--- Input Enclosed Below ---

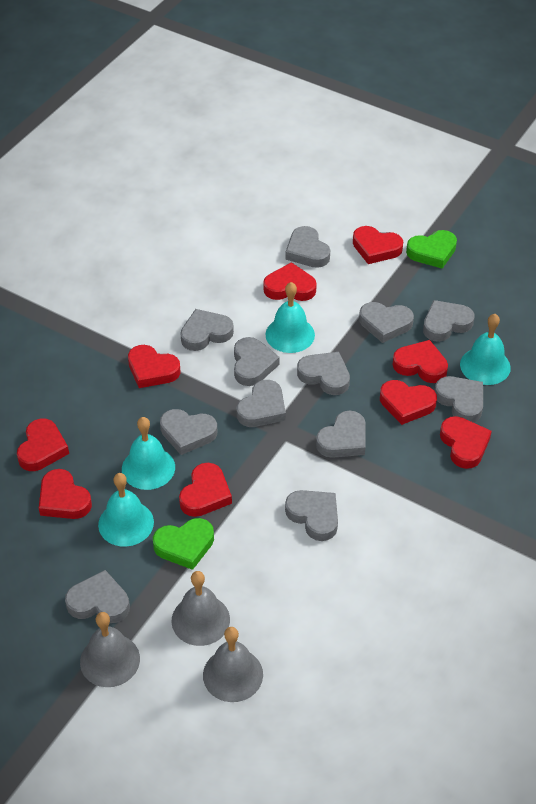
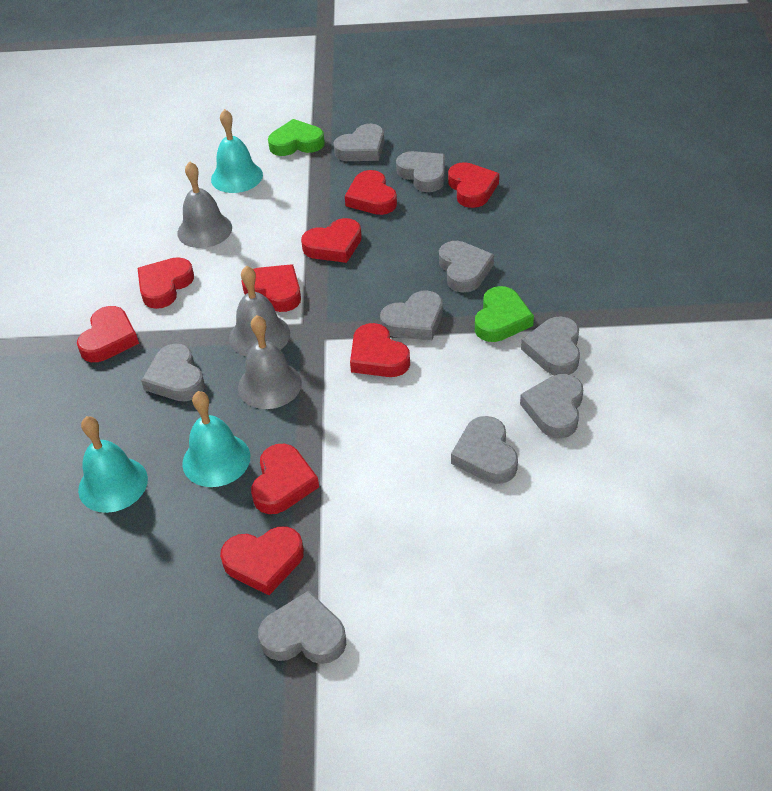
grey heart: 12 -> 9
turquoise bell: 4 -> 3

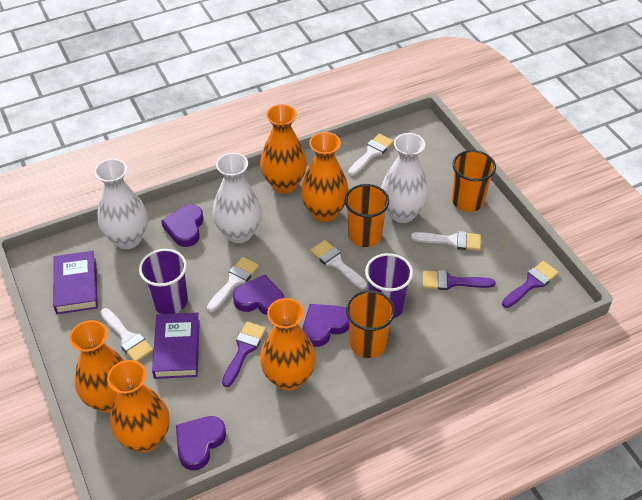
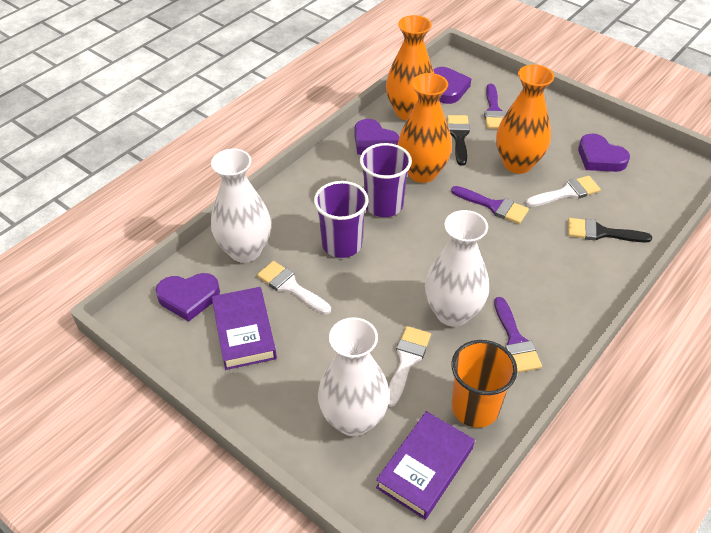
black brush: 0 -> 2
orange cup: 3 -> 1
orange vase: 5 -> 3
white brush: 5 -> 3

--- End of Enclosed Input ---

▸ **Task to complete**
Could you set down exactly the lines above, from the one containing "black brush: 0 -> 2" through the last, including both and nothing else?

▸ **Written solution**
black brush: 0 -> 2
orange cup: 3 -> 1
orange vase: 5 -> 3
white brush: 5 -> 3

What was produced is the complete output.